Directions for the data below: repeat exactly the lines from the one with "R14: 680 (AOUT, VE) -> 680 (AOUT, VI)" through the one with "U4 pin in-: MID -> VB", both included, and omit all pictures.

** Opening Source information block **

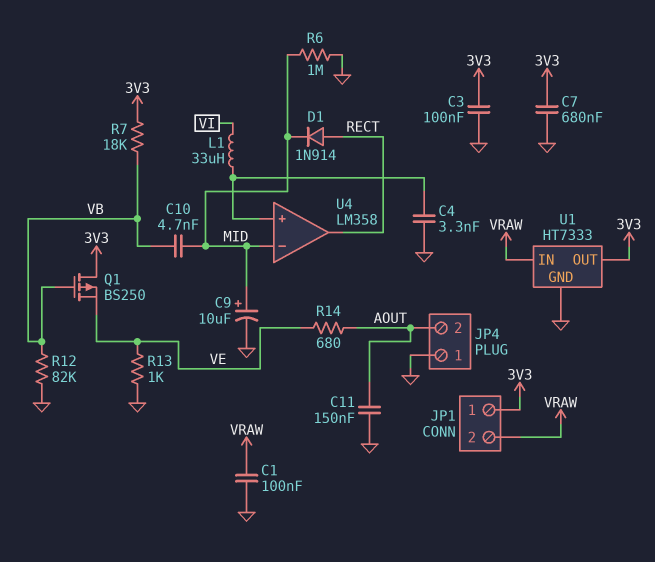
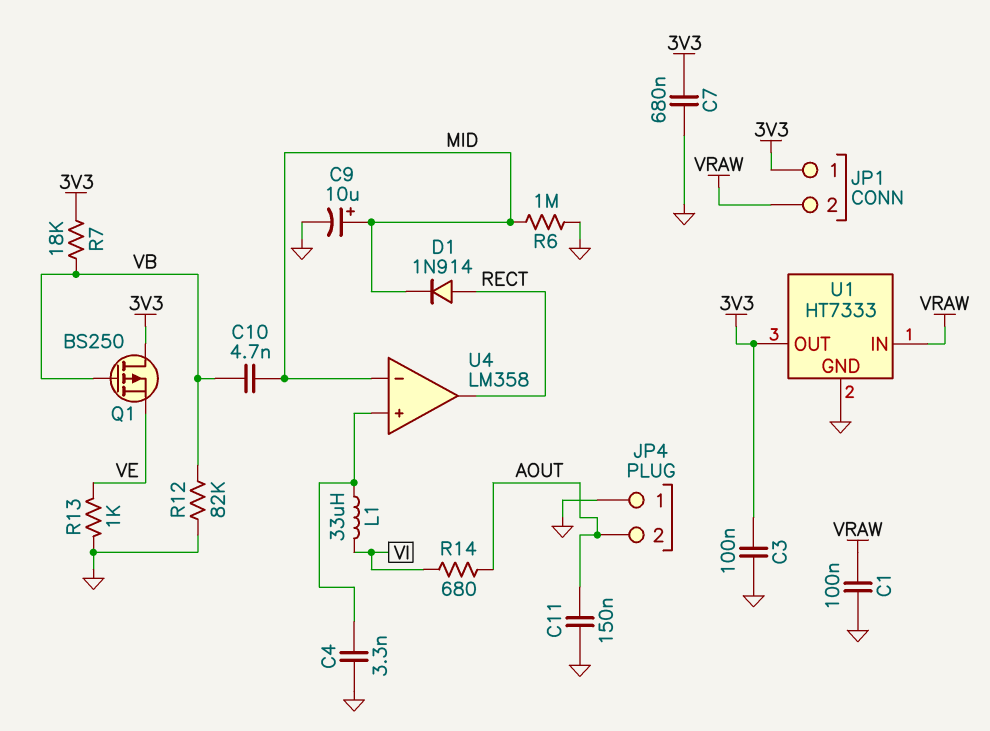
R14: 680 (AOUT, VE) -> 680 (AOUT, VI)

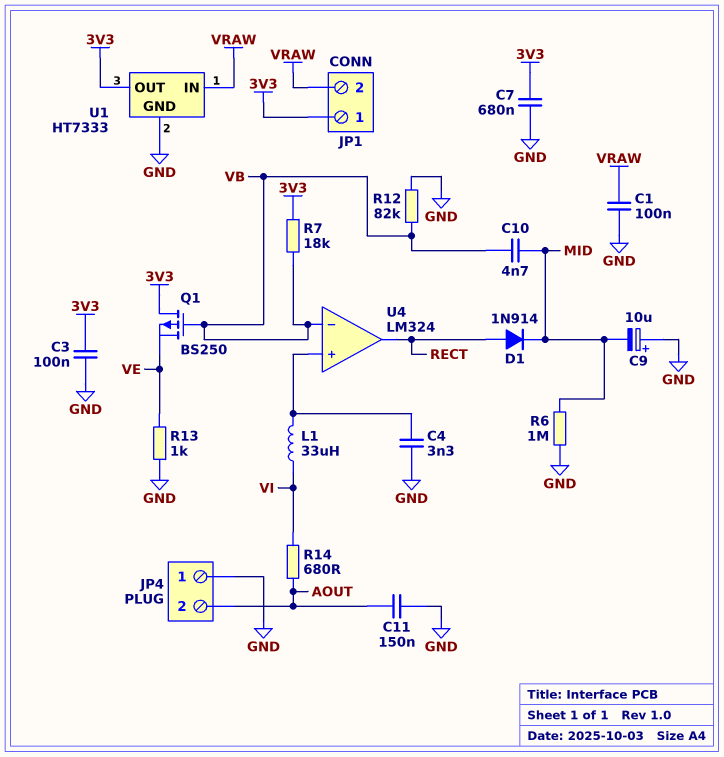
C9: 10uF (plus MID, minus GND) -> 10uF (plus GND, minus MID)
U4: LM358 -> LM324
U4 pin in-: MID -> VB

** Closing Source information block **
** Opening Source information block **

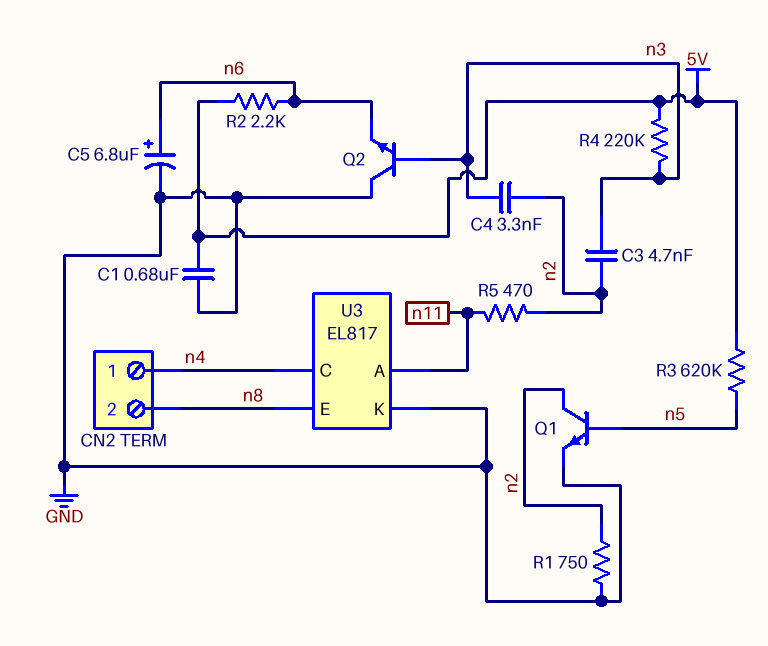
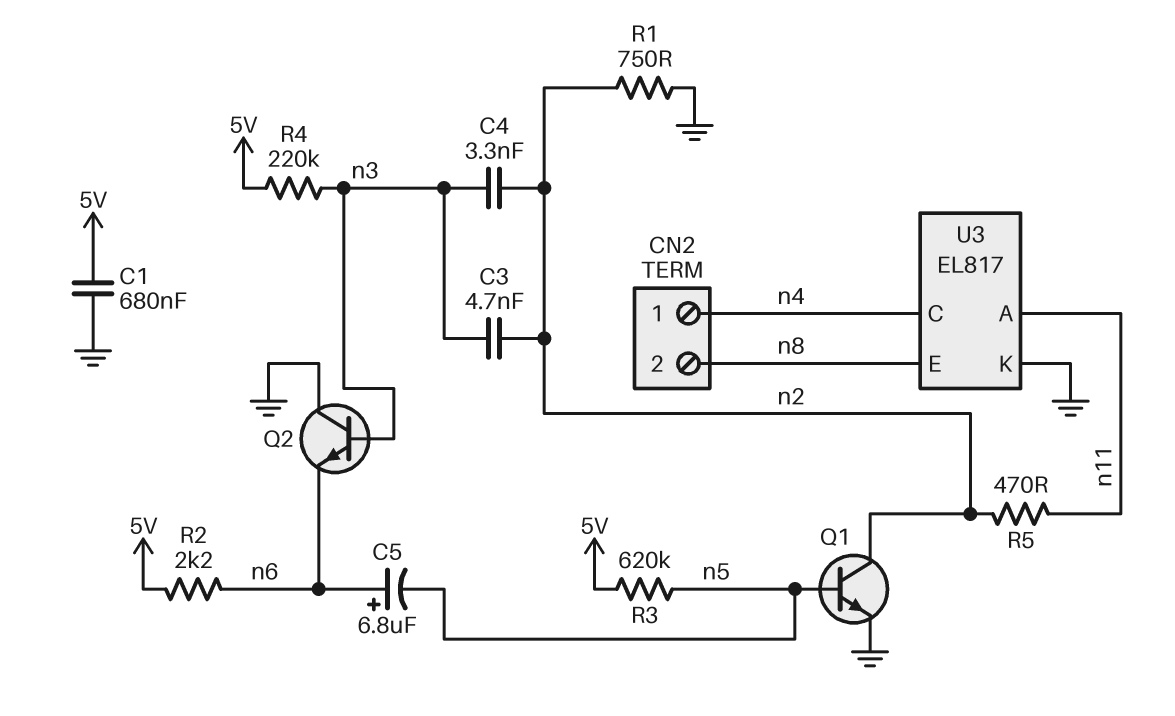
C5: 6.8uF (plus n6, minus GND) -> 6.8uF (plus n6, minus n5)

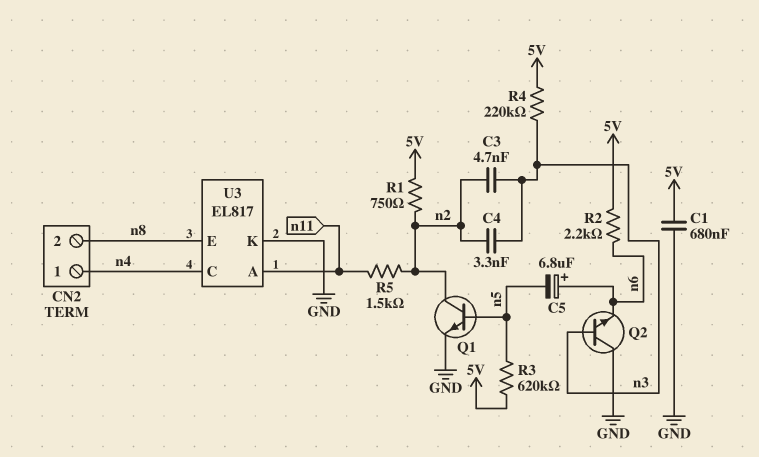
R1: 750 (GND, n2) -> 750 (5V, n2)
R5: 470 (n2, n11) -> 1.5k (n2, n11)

** Closing Source information block **

* Response to this task *
R14: 680 (AOUT, VE) -> 680 (AOUT, VI)

C9: 10uF (plus MID, minus GND) -> 10uF (plus GND, minus MID)
U4: LM358 -> LM324
U4 pin in-: MID -> VB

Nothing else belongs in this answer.